Every entry needs to be written out again exactly, with its pictures removed.

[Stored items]
/---

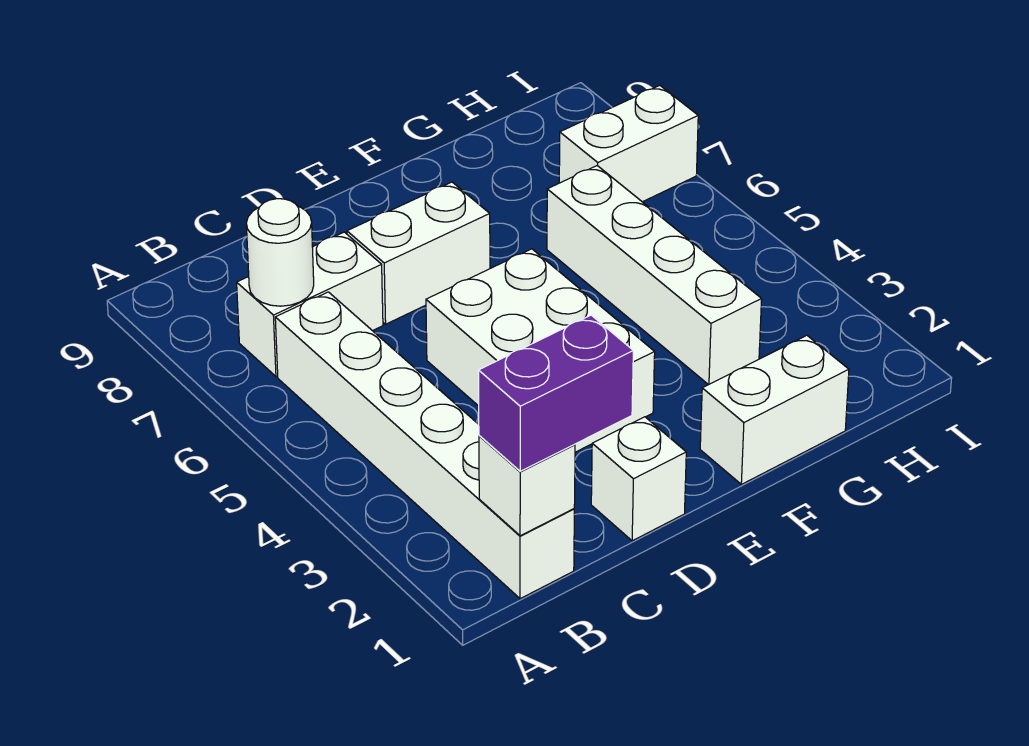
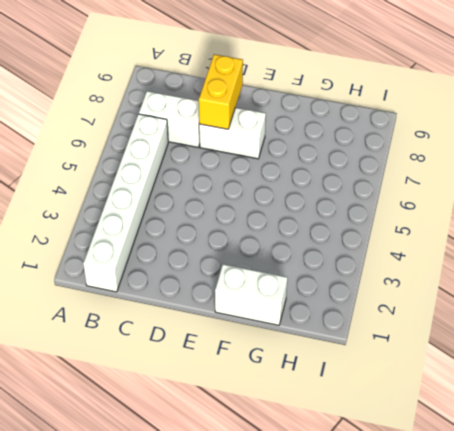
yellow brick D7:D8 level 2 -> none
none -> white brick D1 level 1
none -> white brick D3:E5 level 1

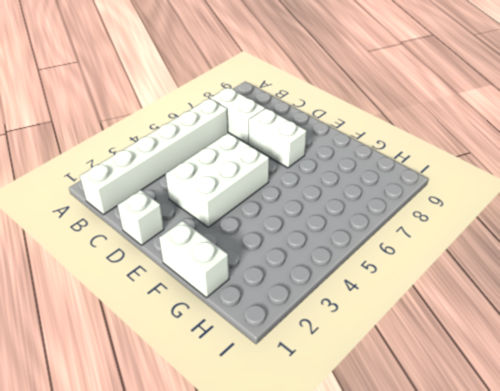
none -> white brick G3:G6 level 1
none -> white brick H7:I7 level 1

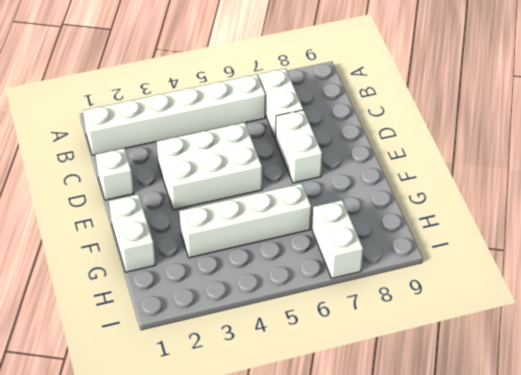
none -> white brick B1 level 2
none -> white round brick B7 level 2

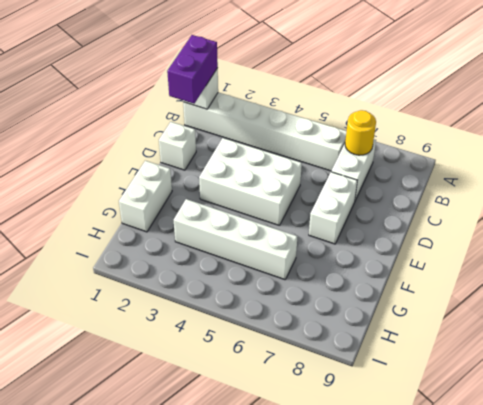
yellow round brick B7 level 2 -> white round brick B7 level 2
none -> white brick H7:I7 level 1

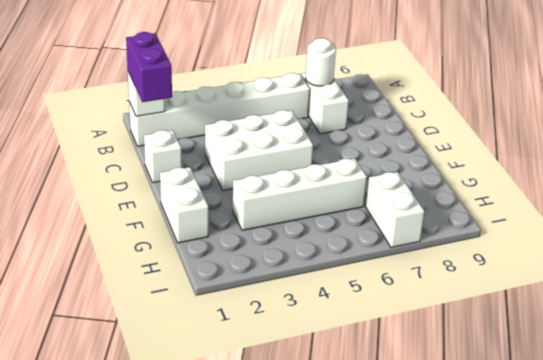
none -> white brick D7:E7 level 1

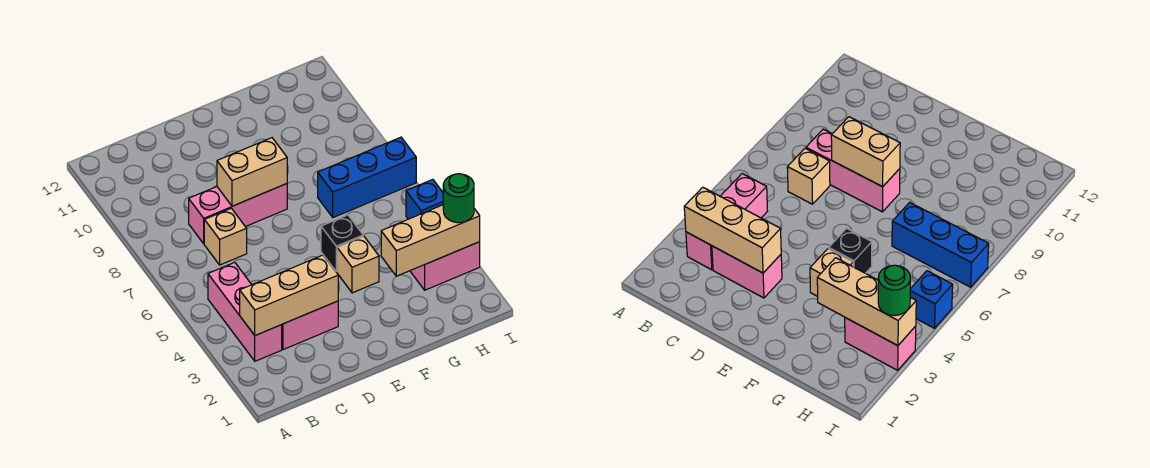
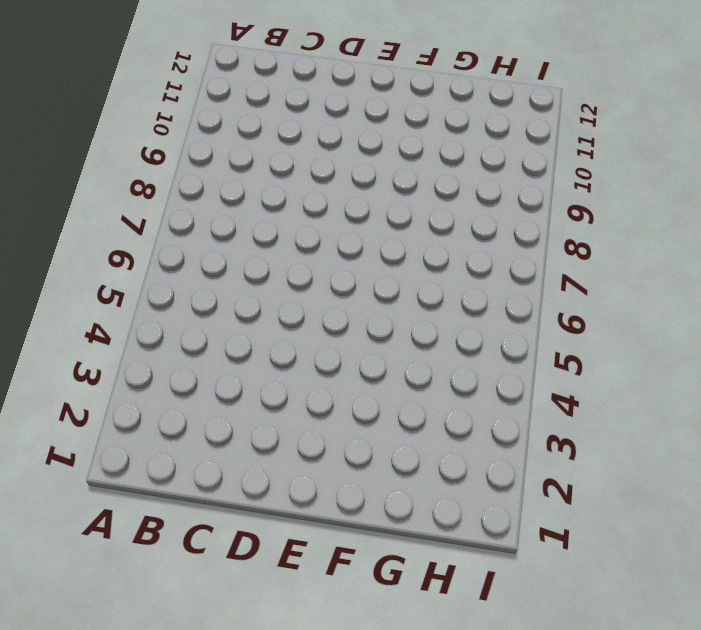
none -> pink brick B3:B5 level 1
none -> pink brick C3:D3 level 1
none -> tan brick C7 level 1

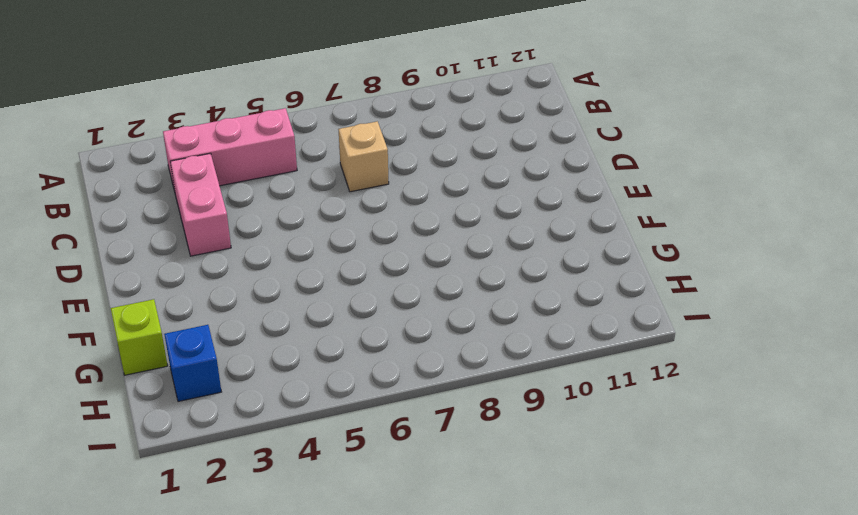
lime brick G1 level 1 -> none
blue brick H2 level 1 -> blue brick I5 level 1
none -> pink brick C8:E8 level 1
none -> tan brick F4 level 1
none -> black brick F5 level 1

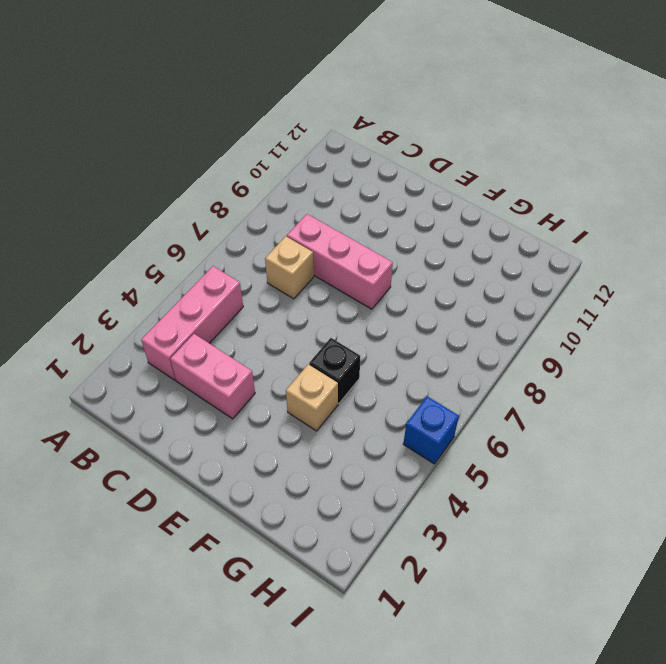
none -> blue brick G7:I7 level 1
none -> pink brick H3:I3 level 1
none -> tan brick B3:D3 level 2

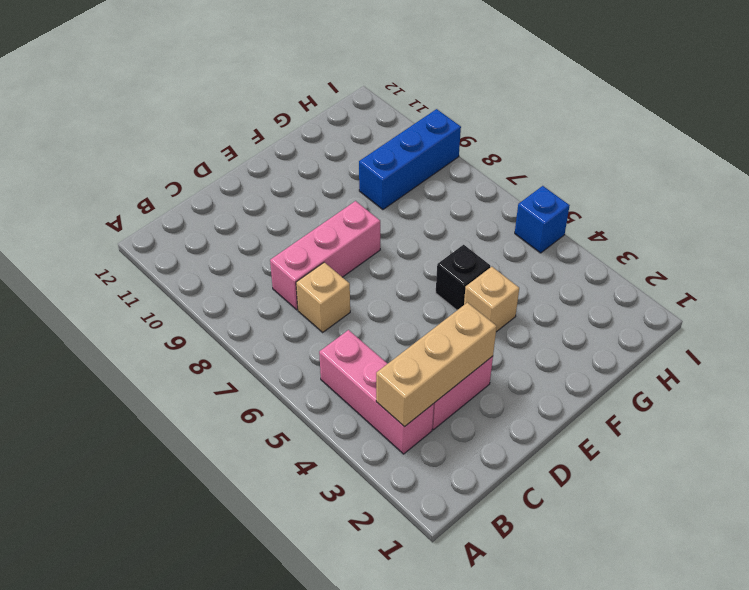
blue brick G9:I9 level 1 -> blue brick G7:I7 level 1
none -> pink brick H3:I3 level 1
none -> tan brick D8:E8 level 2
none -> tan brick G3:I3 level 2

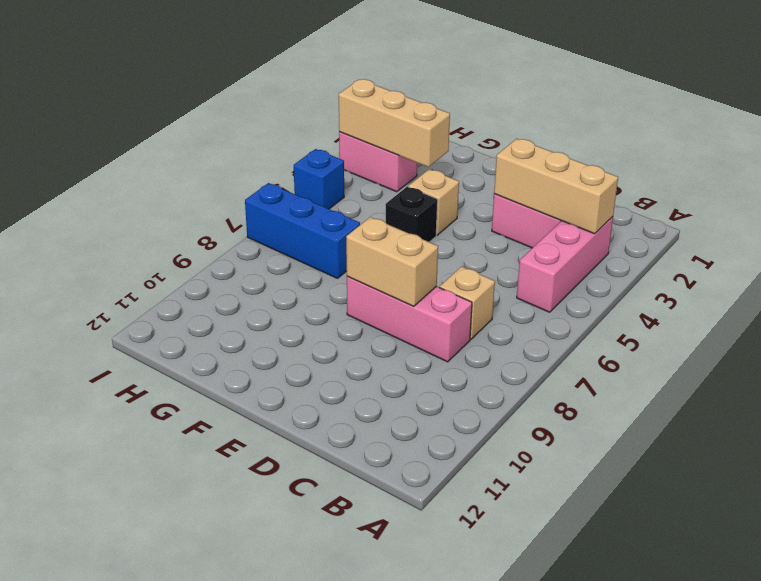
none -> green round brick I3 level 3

\---

▶ **SOLUTION TO THE PROBLEM**
yellow brick D7:D8 level 2 -> none
none -> white brick D1 level 1
none -> white brick D3:E5 level 1

none -> white brick G3:G6 level 1
none -> white brick H7:I7 level 1

none -> white brick B1 level 2
none -> white round brick B7 level 2

yellow round brick B7 level 2 -> white round brick B7 level 2
none -> white brick H7:I7 level 1

none -> white brick D7:E7 level 1

none -> pink brick B3:B5 level 1
none -> pink brick C3:D3 level 1
none -> tan brick C7 level 1

lime brick G1 level 1 -> none
blue brick H2 level 1 -> blue brick I5 level 1
none -> pink brick C8:E8 level 1
none -> tan brick F4 level 1
none -> black brick F5 level 1

none -> blue brick G7:I7 level 1
none -> pink brick H3:I3 level 1
none -> tan brick B3:D3 level 2

blue brick G9:I9 level 1 -> blue brick G7:I7 level 1
none -> pink brick H3:I3 level 1
none -> tan brick D8:E8 level 2
none -> tan brick G3:I3 level 2

none -> green round brick I3 level 3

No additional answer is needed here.